### Directions
In the data below, how many lines include the string "camera"? Give only the number.

### Supplied data
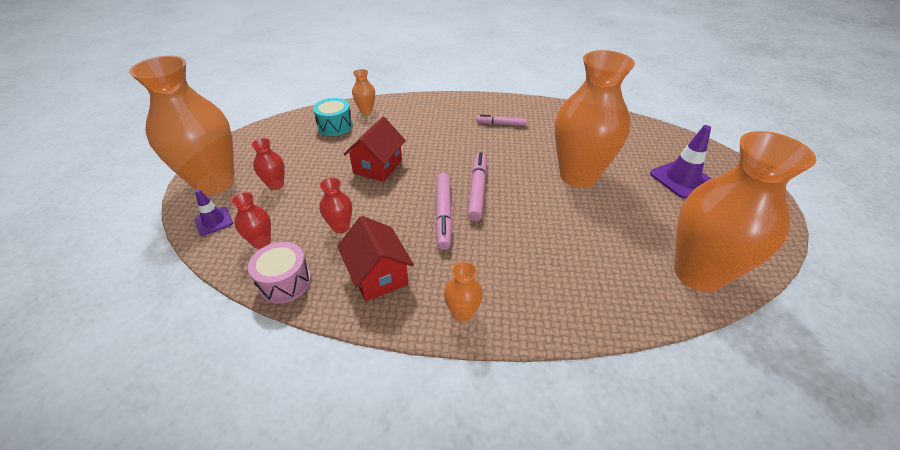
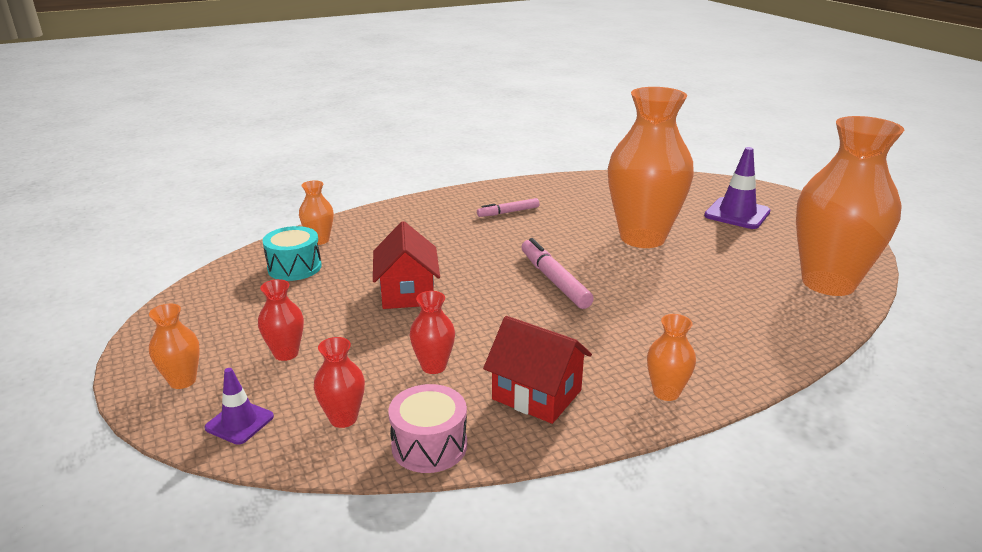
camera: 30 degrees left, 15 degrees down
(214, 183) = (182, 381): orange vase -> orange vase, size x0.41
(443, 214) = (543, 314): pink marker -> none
...
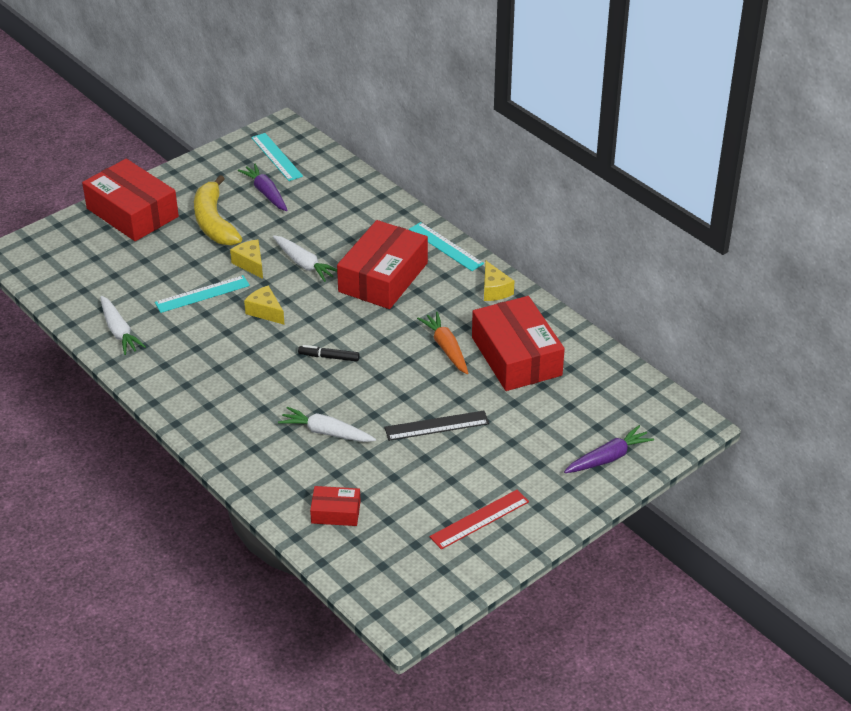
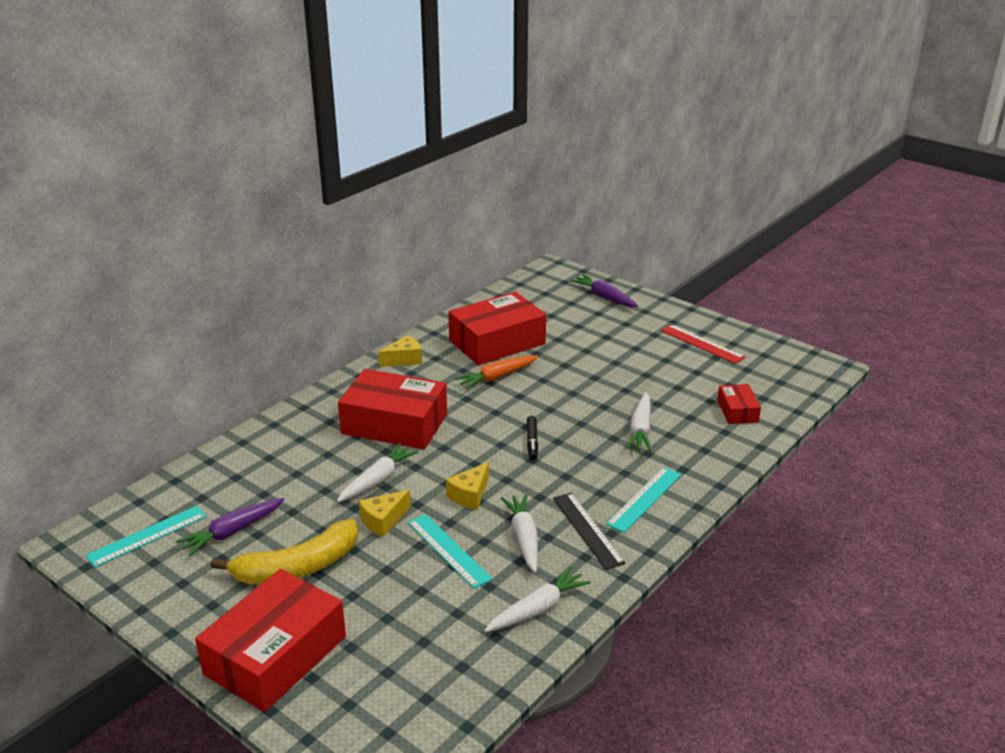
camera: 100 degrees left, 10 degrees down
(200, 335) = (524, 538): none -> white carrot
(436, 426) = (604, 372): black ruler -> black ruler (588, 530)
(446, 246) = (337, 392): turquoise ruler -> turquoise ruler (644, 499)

### Output
2